§ **To do**
Show every line from the data below that includes "noir".

§ **Data shown**
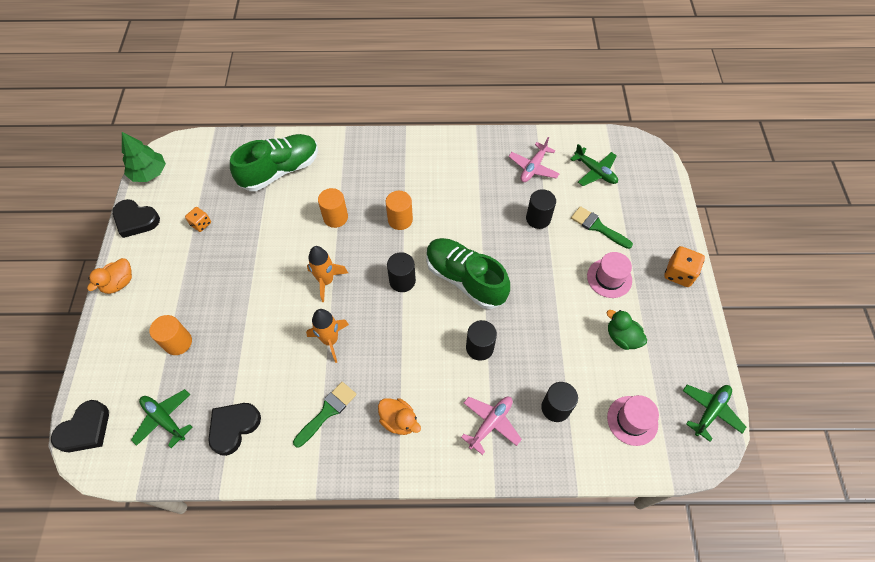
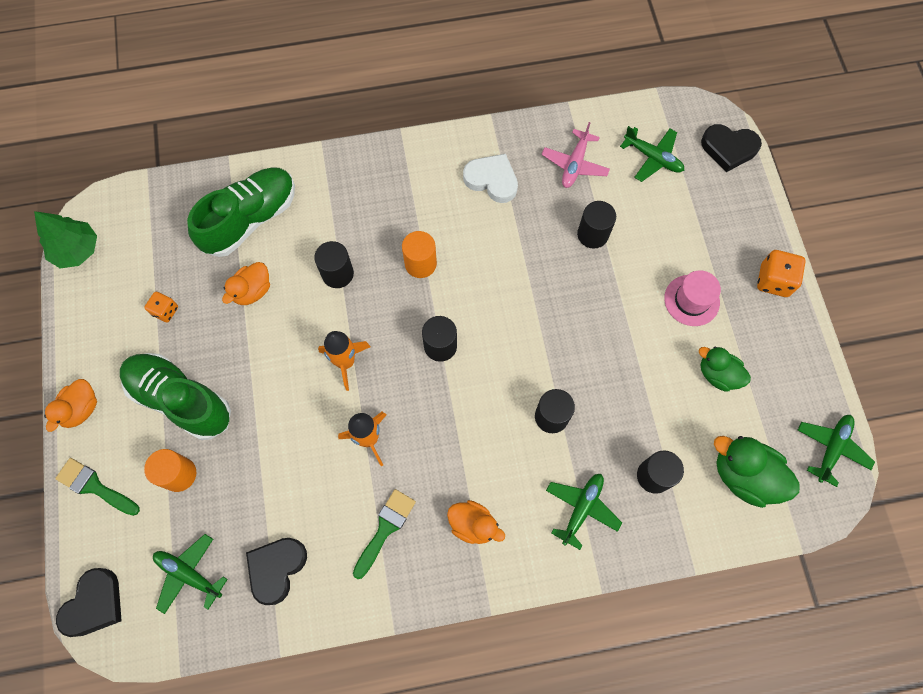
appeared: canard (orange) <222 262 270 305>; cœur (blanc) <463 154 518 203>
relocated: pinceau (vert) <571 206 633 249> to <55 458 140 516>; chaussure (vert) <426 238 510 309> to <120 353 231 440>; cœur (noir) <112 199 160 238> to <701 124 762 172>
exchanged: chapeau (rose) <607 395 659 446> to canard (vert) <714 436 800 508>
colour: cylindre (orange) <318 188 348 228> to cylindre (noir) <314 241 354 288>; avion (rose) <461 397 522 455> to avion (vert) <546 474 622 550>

§ **Answer section**
relocated: pinceau (vert) <571 206 633 249> to <55 458 140 516>; chaussure (vert) <426 238 510 309> to <120 353 231 440>; cœur (noir) <112 199 160 238> to <701 124 762 172>
colour: cylindre (orange) <318 188 348 228> to cylindre (noir) <314 241 354 288>; avion (rose) <461 397 522 455> to avion (vert) <546 474 622 550>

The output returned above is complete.